*Task brief*. Repeat exactly, and only, the lines below starting at the line that contains "black circle: (54, 97) -> (69, 124), moved" and ending at the line that contains "green triangle: (900, 1444)", inclusive of both.

[Geometric object motion data]

___

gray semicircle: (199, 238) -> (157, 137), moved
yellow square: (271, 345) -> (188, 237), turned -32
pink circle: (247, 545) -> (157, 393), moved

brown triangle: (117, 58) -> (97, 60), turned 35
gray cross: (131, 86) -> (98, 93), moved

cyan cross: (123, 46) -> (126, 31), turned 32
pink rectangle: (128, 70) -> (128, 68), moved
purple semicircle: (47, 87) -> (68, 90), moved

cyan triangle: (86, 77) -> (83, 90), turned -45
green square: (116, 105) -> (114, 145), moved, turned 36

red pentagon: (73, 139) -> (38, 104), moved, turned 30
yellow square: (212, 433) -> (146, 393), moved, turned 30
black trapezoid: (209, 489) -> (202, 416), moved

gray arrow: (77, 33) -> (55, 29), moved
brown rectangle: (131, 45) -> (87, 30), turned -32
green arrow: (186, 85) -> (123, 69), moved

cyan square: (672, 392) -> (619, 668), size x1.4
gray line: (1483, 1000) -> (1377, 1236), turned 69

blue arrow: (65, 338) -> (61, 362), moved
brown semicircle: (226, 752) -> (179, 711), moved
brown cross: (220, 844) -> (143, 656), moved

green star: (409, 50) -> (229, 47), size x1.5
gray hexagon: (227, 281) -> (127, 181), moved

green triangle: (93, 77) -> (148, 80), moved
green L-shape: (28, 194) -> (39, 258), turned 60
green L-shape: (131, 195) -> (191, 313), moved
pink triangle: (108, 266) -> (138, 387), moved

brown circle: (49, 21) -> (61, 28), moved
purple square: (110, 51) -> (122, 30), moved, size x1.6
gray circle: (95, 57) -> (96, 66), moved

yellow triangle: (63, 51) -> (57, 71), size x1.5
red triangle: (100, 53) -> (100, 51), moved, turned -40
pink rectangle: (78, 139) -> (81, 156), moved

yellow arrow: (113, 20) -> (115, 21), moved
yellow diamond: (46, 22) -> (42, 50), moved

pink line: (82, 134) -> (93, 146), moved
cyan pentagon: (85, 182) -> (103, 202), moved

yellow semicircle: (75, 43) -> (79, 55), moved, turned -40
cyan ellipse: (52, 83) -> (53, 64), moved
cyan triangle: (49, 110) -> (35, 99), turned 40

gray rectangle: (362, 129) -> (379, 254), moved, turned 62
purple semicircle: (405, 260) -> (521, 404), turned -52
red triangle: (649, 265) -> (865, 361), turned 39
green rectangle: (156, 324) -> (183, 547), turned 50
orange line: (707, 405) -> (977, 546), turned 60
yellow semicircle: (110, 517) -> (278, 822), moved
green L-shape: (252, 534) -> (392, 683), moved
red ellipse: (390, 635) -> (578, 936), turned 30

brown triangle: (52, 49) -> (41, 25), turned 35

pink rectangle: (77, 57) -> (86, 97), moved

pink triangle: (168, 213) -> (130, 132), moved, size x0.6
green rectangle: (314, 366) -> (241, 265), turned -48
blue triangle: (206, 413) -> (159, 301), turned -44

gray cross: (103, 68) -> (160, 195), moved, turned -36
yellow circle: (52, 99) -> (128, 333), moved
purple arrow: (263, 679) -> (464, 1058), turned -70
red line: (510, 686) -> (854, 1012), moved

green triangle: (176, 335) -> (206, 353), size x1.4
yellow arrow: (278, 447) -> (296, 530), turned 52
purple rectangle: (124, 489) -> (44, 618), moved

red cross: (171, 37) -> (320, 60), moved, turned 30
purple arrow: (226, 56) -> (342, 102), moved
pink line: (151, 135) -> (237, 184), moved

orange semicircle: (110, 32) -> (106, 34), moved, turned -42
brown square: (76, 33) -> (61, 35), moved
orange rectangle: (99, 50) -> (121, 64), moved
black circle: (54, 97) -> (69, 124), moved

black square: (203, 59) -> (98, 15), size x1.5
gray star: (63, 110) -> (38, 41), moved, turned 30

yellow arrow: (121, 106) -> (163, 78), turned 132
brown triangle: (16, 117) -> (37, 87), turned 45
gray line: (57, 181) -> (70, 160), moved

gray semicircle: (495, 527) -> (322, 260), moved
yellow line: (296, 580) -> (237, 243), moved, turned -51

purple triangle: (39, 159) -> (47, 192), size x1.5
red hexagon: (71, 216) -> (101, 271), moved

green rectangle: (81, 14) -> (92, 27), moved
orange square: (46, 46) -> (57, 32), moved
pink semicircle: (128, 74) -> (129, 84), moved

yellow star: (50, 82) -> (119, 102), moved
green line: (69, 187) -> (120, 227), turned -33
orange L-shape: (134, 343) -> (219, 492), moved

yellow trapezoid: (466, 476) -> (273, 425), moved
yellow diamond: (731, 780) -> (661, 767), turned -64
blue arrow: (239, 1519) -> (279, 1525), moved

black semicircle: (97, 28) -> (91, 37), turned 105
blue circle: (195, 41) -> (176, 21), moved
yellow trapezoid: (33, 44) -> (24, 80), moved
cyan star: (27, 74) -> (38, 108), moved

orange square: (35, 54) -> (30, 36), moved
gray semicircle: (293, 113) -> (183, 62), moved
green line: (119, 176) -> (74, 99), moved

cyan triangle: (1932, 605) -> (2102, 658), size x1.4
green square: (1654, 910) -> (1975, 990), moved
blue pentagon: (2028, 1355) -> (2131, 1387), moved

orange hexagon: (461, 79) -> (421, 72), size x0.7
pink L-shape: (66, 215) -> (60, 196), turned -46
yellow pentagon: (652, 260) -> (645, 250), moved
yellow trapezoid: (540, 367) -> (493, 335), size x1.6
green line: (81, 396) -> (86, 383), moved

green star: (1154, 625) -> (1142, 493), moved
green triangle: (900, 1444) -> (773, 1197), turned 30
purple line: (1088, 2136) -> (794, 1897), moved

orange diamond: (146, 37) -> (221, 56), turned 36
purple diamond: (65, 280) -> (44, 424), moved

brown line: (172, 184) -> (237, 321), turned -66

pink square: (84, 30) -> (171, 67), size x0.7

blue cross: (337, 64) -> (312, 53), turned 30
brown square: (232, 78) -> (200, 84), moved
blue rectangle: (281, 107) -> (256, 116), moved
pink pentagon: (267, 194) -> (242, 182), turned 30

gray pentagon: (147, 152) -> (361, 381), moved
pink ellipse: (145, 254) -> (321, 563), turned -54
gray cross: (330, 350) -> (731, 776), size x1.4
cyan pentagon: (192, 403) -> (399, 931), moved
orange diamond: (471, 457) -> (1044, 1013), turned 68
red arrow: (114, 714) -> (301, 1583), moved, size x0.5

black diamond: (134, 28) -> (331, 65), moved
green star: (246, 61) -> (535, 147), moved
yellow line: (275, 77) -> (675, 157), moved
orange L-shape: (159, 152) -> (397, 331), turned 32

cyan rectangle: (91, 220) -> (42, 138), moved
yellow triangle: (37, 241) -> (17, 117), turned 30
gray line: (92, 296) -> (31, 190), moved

___

*Task result*.
black circle: (54, 97) -> (69, 124), moved

black square: (203, 59) -> (98, 15), size x1.5
gray star: (63, 110) -> (38, 41), moved, turned 30

yellow arrow: (121, 106) -> (163, 78), turned 132
brown triangle: (16, 117) -> (37, 87), turned 45
gray line: (57, 181) -> (70, 160), moved

gray semicircle: (495, 527) -> (322, 260), moved
yellow line: (296, 580) -> (237, 243), moved, turned -51

purple triangle: (39, 159) -> (47, 192), size x1.5
red hexagon: (71, 216) -> (101, 271), moved

green rectangle: (81, 14) -> (92, 27), moved
orange square: (46, 46) -> (57, 32), moved
pink semicircle: (128, 74) -> (129, 84), moved

yellow star: (50, 82) -> (119, 102), moved
green line: (69, 187) -> (120, 227), turned -33
orange L-shape: (134, 343) -> (219, 492), moved

yellow trapezoid: (466, 476) -> (273, 425), moved
yellow diamond: (731, 780) -> (661, 767), turned -64
blue arrow: (239, 1519) -> (279, 1525), moved

black semicircle: (97, 28) -> (91, 37), turned 105
blue circle: (195, 41) -> (176, 21), moved
yellow trapezoid: (33, 44) -> (24, 80), moved
cyan star: (27, 74) -> (38, 108), moved

orange square: (35, 54) -> (30, 36), moved
gray semicircle: (293, 113) -> (183, 62), moved
green line: (119, 176) -> (74, 99), moved

cyan triangle: (1932, 605) -> (2102, 658), size x1.4
green square: (1654, 910) -> (1975, 990), moved
blue pentagon: (2028, 1355) -> (2131, 1387), moved

orange hexagon: (461, 79) -> (421, 72), size x0.7
pink L-shape: (66, 215) -> (60, 196), turned -46
yellow pentagon: (652, 260) -> (645, 250), moved
yellow trapezoid: (540, 367) -> (493, 335), size x1.6
green line: (81, 396) -> (86, 383), moved

green star: (1154, 625) -> (1142, 493), moved
green triangle: (900, 1444) -> (773, 1197), turned 30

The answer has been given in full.